-- Input material follows --
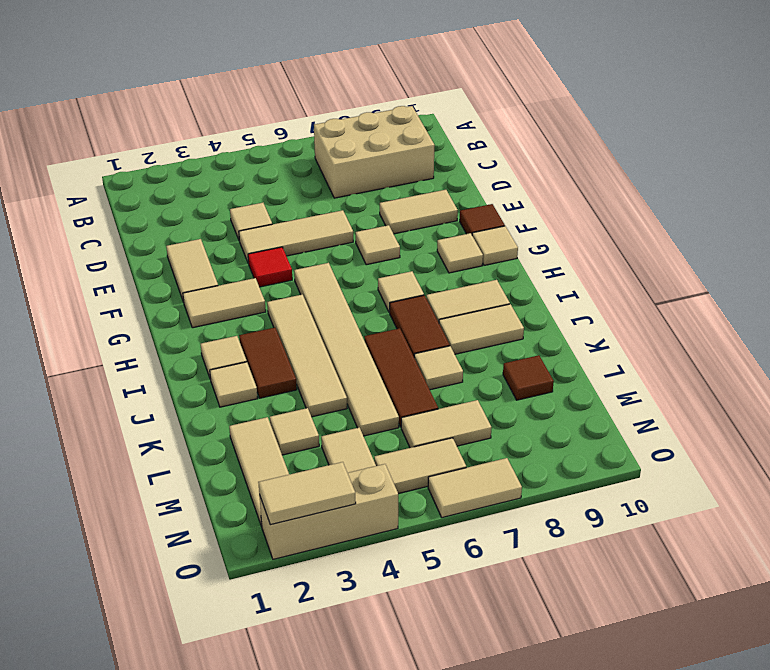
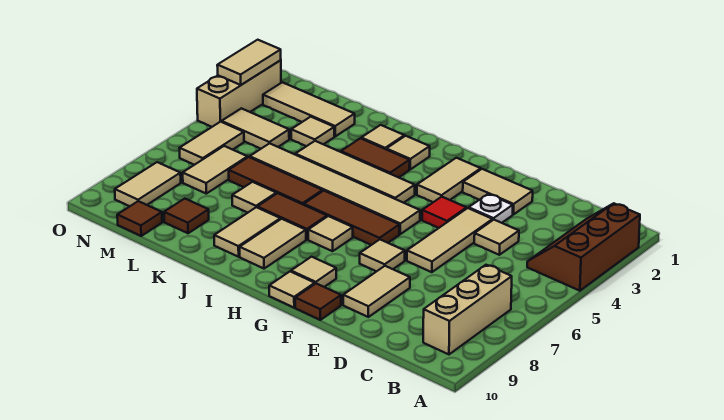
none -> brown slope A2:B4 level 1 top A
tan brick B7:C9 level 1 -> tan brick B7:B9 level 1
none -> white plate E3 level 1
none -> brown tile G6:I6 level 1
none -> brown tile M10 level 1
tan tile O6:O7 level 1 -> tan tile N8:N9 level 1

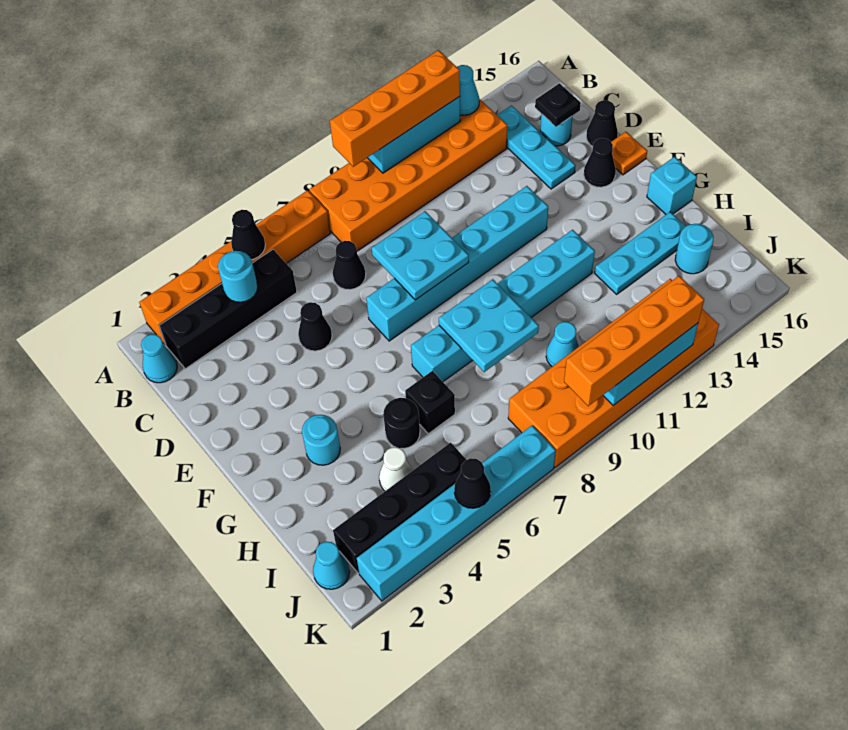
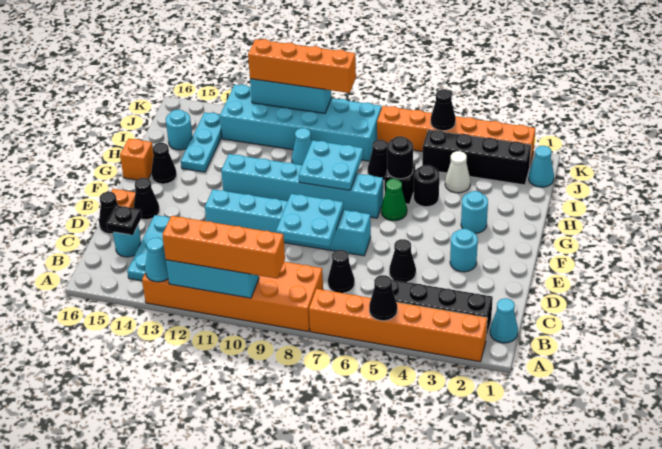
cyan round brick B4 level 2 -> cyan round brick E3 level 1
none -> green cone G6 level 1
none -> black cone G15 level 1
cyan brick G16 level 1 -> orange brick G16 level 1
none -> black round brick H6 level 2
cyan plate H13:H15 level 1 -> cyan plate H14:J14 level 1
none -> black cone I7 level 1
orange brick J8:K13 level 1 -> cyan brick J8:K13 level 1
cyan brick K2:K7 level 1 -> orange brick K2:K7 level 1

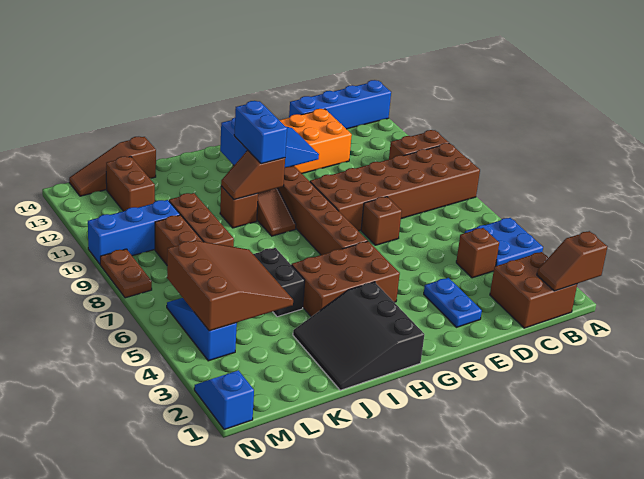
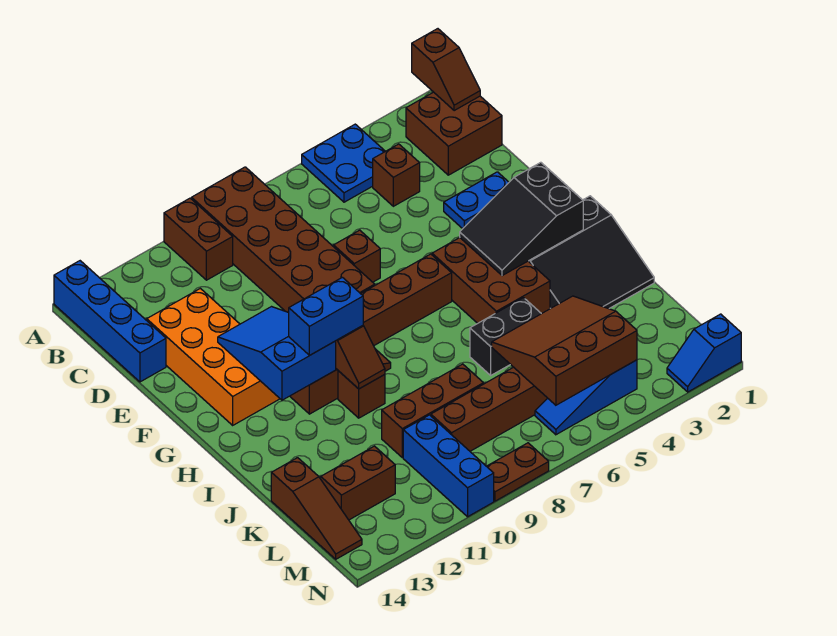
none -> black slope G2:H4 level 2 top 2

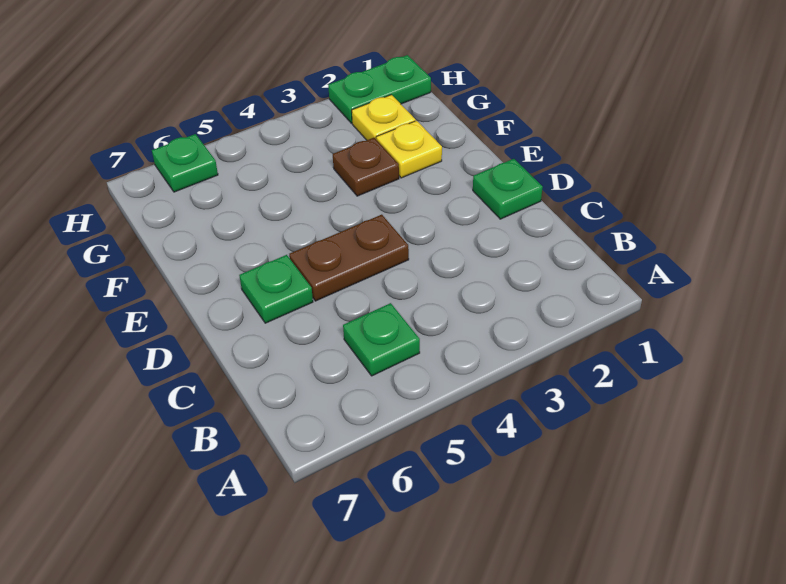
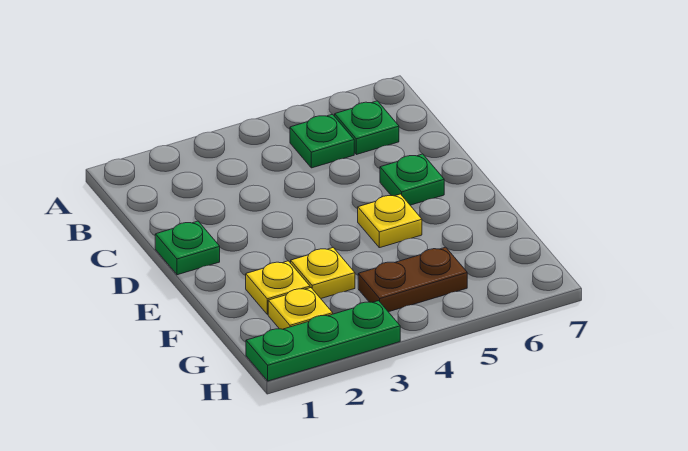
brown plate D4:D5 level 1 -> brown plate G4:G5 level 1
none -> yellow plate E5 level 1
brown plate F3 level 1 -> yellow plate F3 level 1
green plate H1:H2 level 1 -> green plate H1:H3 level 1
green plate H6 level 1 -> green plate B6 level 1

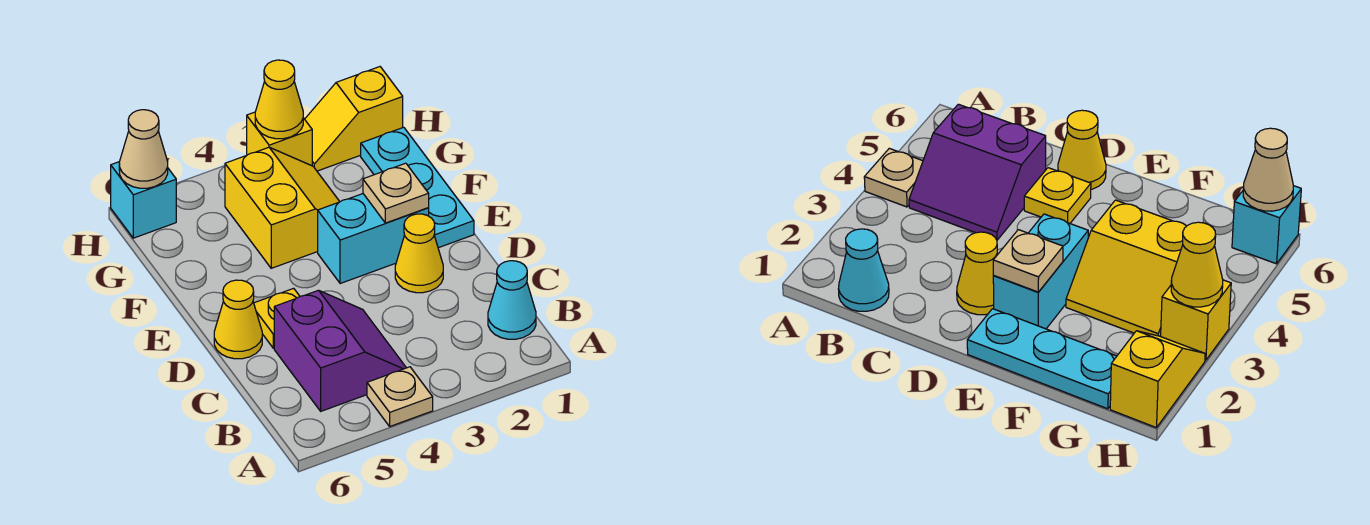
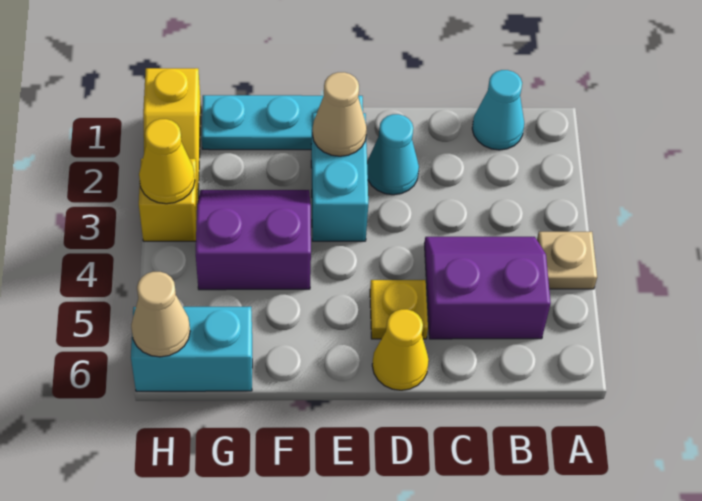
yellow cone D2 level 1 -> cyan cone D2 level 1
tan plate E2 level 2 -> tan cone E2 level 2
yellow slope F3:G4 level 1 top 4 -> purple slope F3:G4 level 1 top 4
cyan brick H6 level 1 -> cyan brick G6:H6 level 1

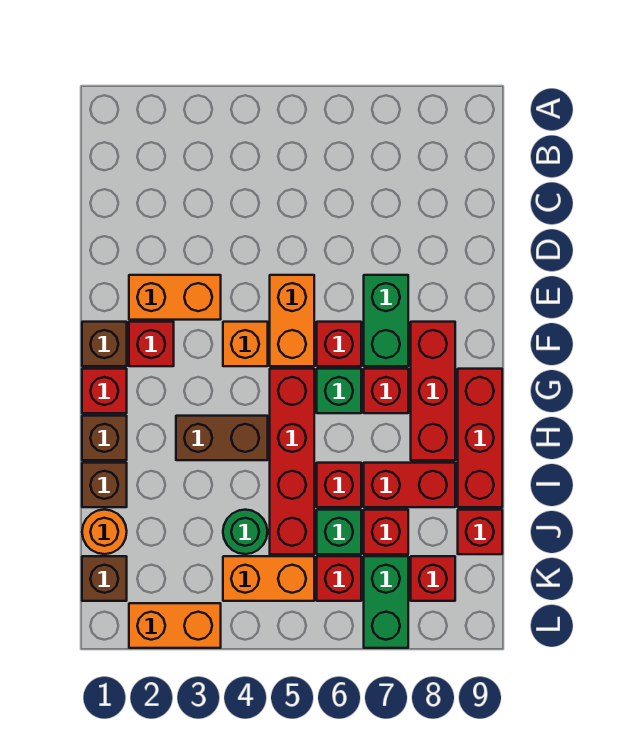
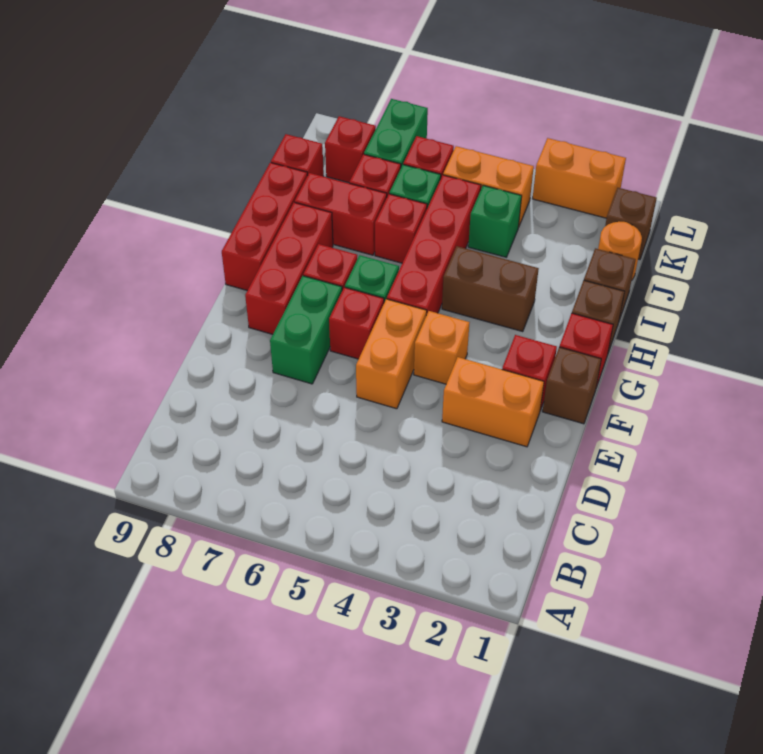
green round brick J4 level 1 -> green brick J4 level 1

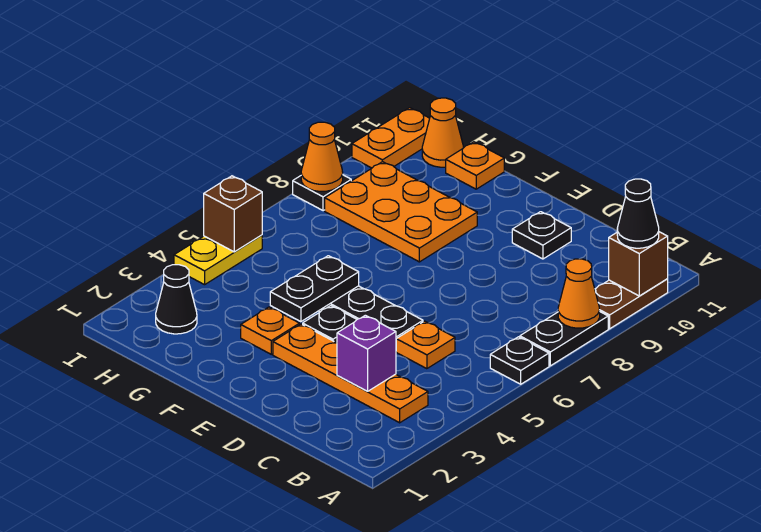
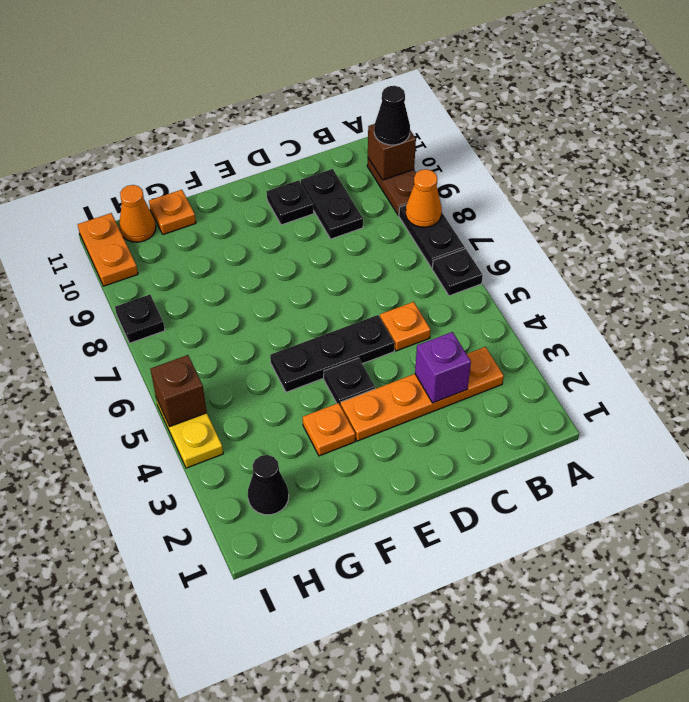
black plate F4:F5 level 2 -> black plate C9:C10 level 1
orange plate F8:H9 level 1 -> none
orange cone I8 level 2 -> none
-- Input material concluded --
Prompt » Without the pictures, write out the whole listing exactly as it appears.

Completed exercise »
none -> brown slope A2:B4 level 1 top A
tan brick B7:C9 level 1 -> tan brick B7:B9 level 1
none -> white plate E3 level 1
none -> brown tile G6:I6 level 1
none -> brown tile M10 level 1
tan tile O6:O7 level 1 -> tan tile N8:N9 level 1

cyan round brick B4 level 2 -> cyan round brick E3 level 1
none -> green cone G6 level 1
none -> black cone G15 level 1
cyan brick G16 level 1 -> orange brick G16 level 1
none -> black round brick H6 level 2
cyan plate H13:H15 level 1 -> cyan plate H14:J14 level 1
none -> black cone I7 level 1
orange brick J8:K13 level 1 -> cyan brick J8:K13 level 1
cyan brick K2:K7 level 1 -> orange brick K2:K7 level 1

none -> black slope G2:H4 level 2 top 2

brown plate D4:D5 level 1 -> brown plate G4:G5 level 1
none -> yellow plate E5 level 1
brown plate F3 level 1 -> yellow plate F3 level 1
green plate H1:H2 level 1 -> green plate H1:H3 level 1
green plate H6 level 1 -> green plate B6 level 1

yellow cone D2 level 1 -> cyan cone D2 level 1
tan plate E2 level 2 -> tan cone E2 level 2
yellow slope F3:G4 level 1 top 4 -> purple slope F3:G4 level 1 top 4
cyan brick H6 level 1 -> cyan brick G6:H6 level 1

green round brick J4 level 1 -> green brick J4 level 1

black plate F4:F5 level 2 -> black plate C9:C10 level 1
orange plate F8:H9 level 1 -> none
orange cone I8 level 2 -> none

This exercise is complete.